[DATA SECTION Boundary: Start]

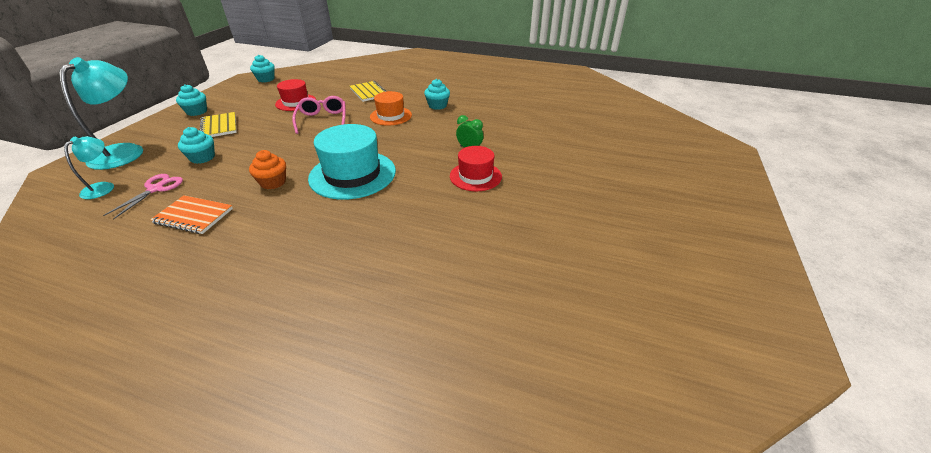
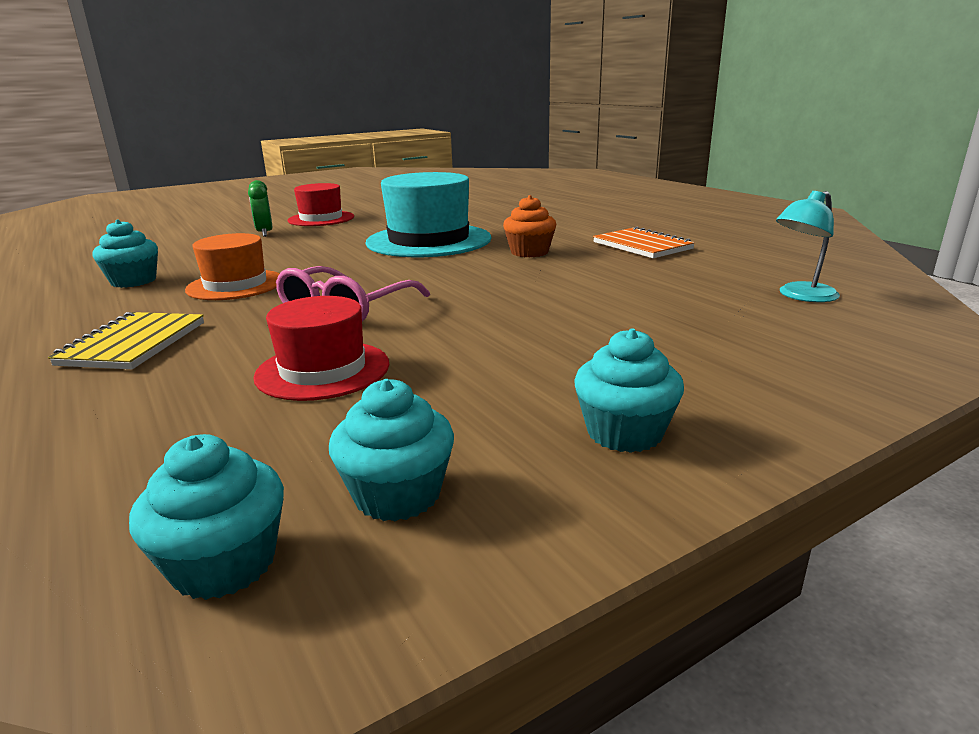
camera: 140 degrees left, 15 degrees down
(125, 151) = (809, 351): turquoise lamp -> none
(156, 189) = (701, 277): pink scissors -> none
(202, 158) = (623, 299): turquoise cupcake -> turquoise cupcake (397, 494)
(219, 126) = (569, 354): yellow notebook -> none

[DATA SECTION Boundary: End]

## WHAT YOU NEED TO DO:
Show each line of the material that includes the word "none".

## ANSWER BOX:
(125, 151) = (809, 351): turquoise lamp -> none
(156, 189) = (701, 277): pink scissors -> none
(219, 126) = (569, 354): yellow notebook -> none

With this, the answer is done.